* [Aim of the exercise]
Without the images, write out all of the following entries exactly.

[Spatial reasoning data]
_ _ _

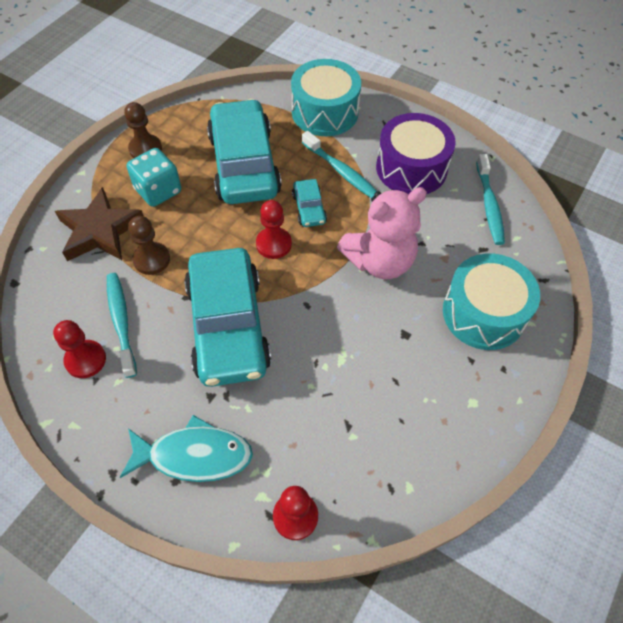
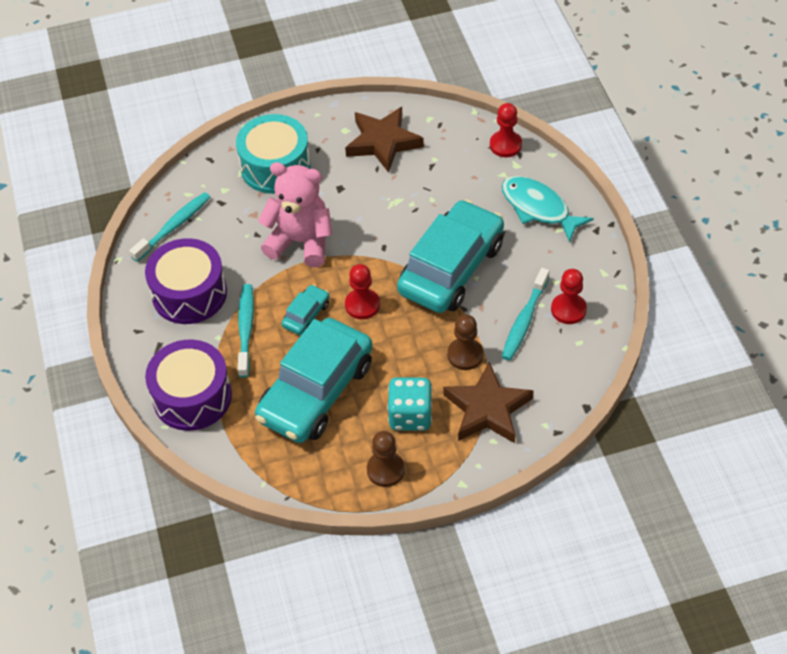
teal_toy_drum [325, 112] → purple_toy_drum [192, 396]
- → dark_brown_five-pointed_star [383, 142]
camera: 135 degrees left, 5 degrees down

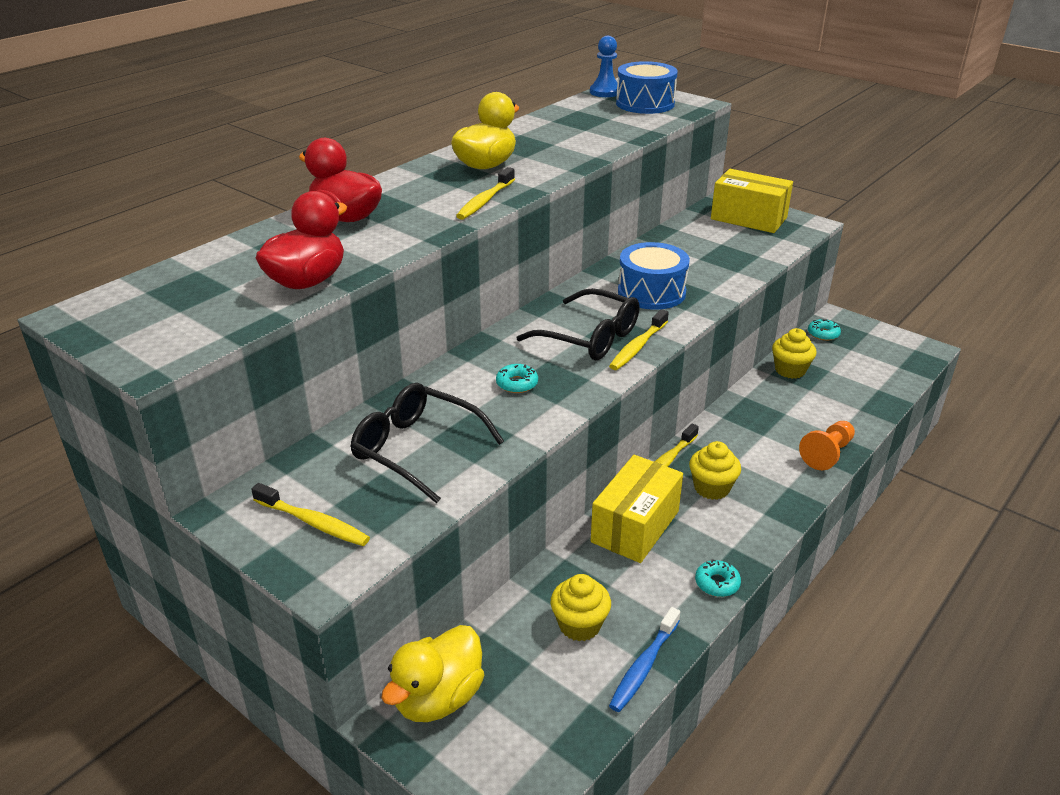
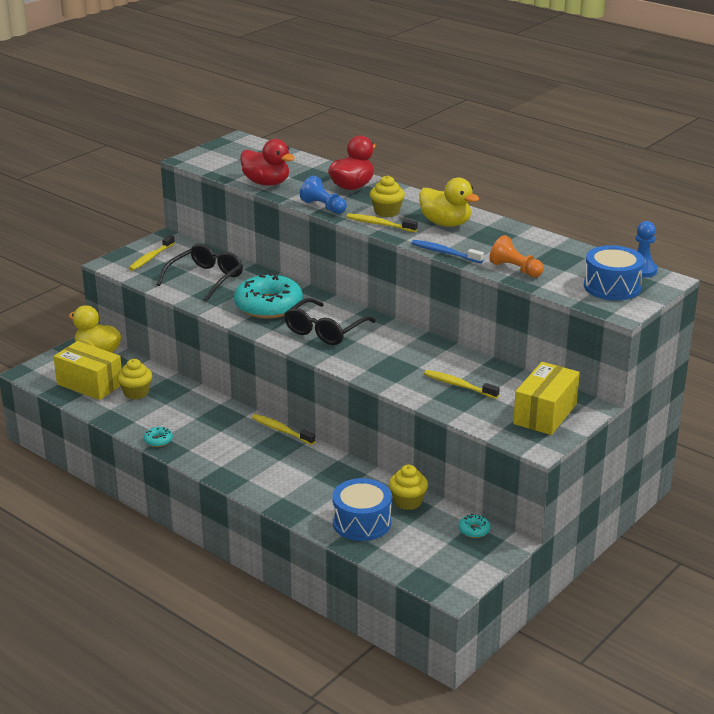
golden_parcel [635, 526] → golden_parcel [90, 384], move
teal_doughnut [517, 384] → teal_doughnut [268, 306], x2.49
- → cobalt_game_pawn [323, 207]
cobalt_toy_drum [651, 292] → cobalt_toy_drum [361, 522], move
golden_fairy_cake [711, 488] → golden_fairy_cake [387, 212], move
cobalt_toothbrush [643, 666] → cobalt_toothbrush [444, 253], move
golden_toothbrush [637, 347] → golden_toothbrush [458, 385], move
orange-coloured_game_pawn [827, 454] → orange-coloured_game_pawn [515, 269], move
camera: 90 degrees right, 5 degrees down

_ _ _

* [Result of the task]
teal_toy_drum [325, 112] → purple_toy_drum [192, 396]
- → dark_brown_five-pointed_star [383, 142]
camera: 135 degrees left, 5 degrees down

golden_parcel [635, 526] → golden_parcel [90, 384], move
teal_doughnut [517, 384] → teal_doughnut [268, 306], x2.49
- → cobalt_game_pawn [323, 207]
cobalt_toy_drum [651, 292] → cobalt_toy_drum [361, 522], move
golden_fairy_cake [711, 488] → golden_fairy_cake [387, 212], move
cobalt_toothbrush [643, 666] → cobalt_toothbrush [444, 253], move
golden_toothbrush [637, 347] → golden_toothbrush [458, 385], move
orange-coloured_game_pawn [827, 454] → orange-coloured_game_pawn [515, 269], move
camera: 90 degrees right, 5 degrees down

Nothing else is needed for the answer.